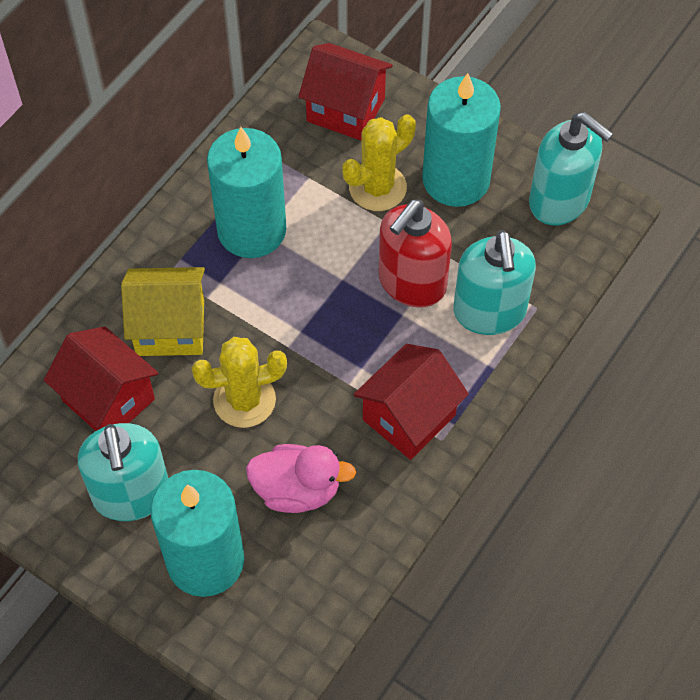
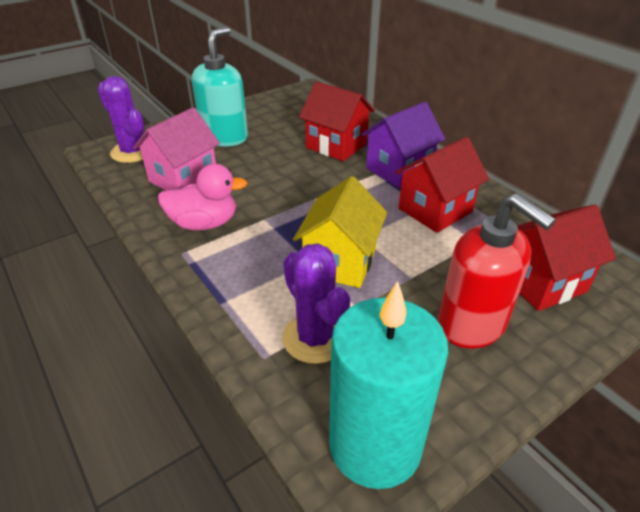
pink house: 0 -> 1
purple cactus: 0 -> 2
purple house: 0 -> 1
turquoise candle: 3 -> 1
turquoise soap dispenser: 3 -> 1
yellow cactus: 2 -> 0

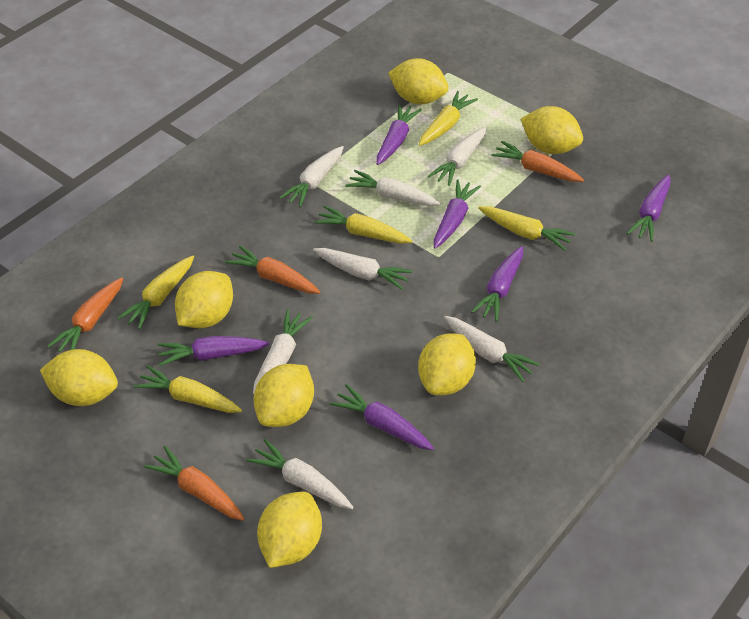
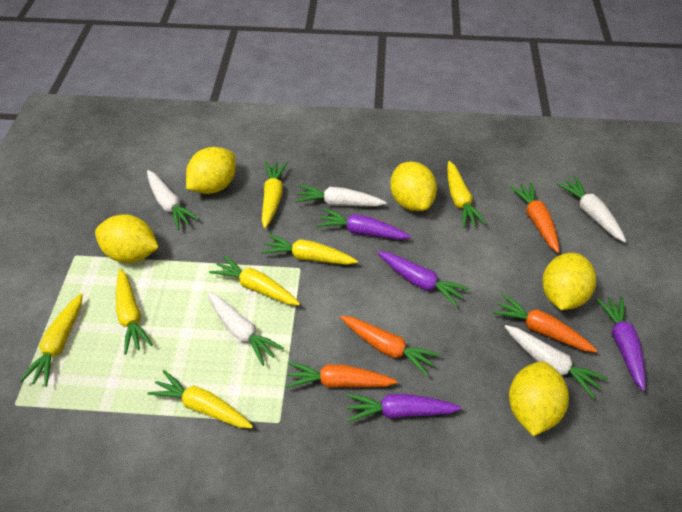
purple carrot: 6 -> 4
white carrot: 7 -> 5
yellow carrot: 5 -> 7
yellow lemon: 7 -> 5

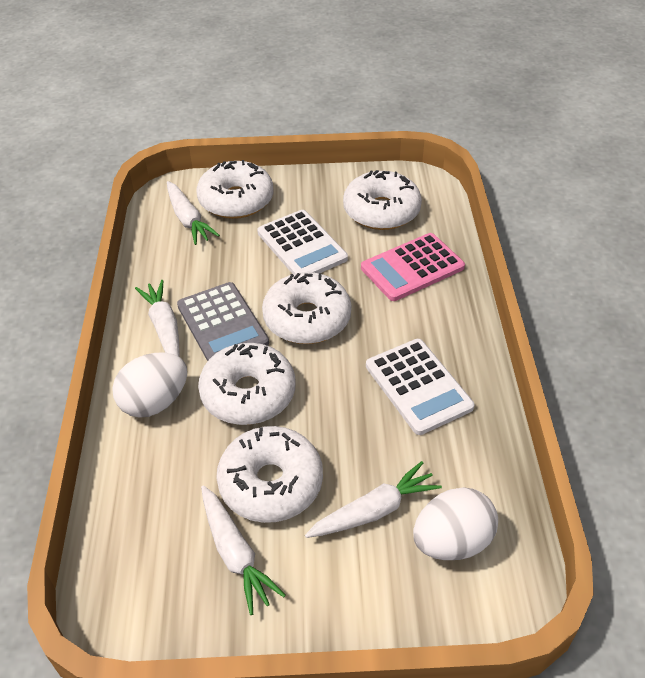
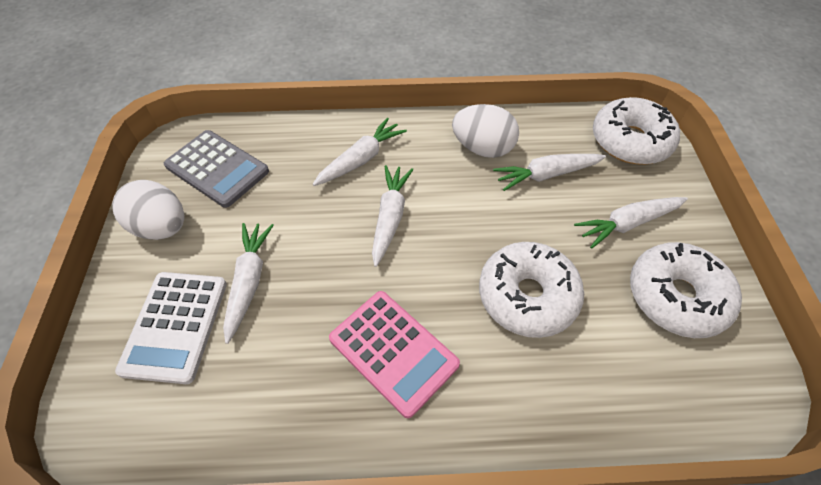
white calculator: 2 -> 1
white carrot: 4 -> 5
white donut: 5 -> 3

■ **Goal of the exercise**: Apart from the pictures, every record must be set down exactly.

■ **Solution for this task**:
pink house: 0 -> 1
purple cactus: 0 -> 2
purple house: 0 -> 1
turquoise candle: 3 -> 1
turquoise soap dispenser: 3 -> 1
yellow cactus: 2 -> 0

purple carrot: 6 -> 4
white carrot: 7 -> 5
yellow carrot: 5 -> 7
yellow lemon: 7 -> 5

white calculator: 2 -> 1
white carrot: 4 -> 5
white donut: 5 -> 3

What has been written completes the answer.